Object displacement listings
◇ ◇ ◇ ◇

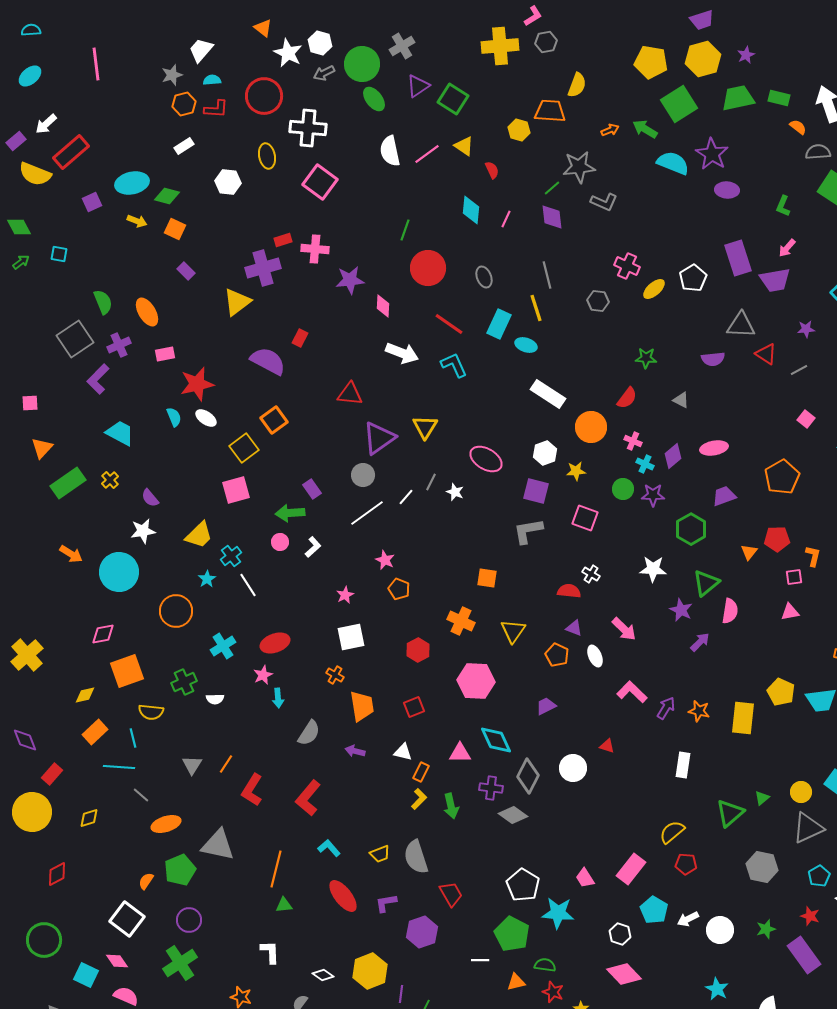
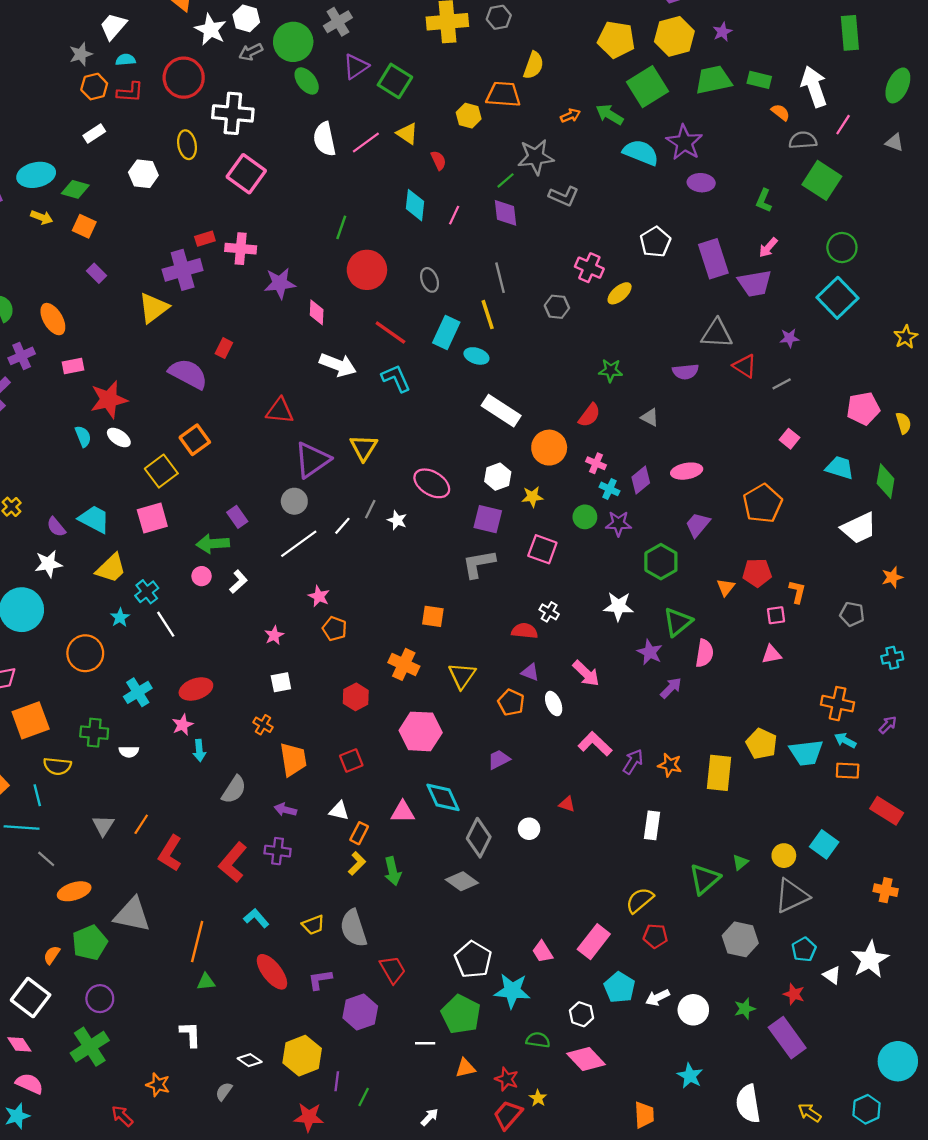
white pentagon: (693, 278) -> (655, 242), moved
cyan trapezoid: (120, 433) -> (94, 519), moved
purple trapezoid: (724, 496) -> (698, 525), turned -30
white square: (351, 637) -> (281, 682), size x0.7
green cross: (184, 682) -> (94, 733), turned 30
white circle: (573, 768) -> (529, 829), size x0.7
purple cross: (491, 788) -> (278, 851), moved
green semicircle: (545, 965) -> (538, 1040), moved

◇ ◇ ◇ ◇

▶ _The problem_:
An exact copy of every entry, minus the pictures, is what you should return.

▶ _Worked solution_:
white pentagon: (693, 278) -> (655, 242), moved
cyan trapezoid: (120, 433) -> (94, 519), moved
purple trapezoid: (724, 496) -> (698, 525), turned -30
white square: (351, 637) -> (281, 682), size x0.7
green cross: (184, 682) -> (94, 733), turned 30
white circle: (573, 768) -> (529, 829), size x0.7
purple cross: (491, 788) -> (278, 851), moved
green semicircle: (545, 965) -> (538, 1040), moved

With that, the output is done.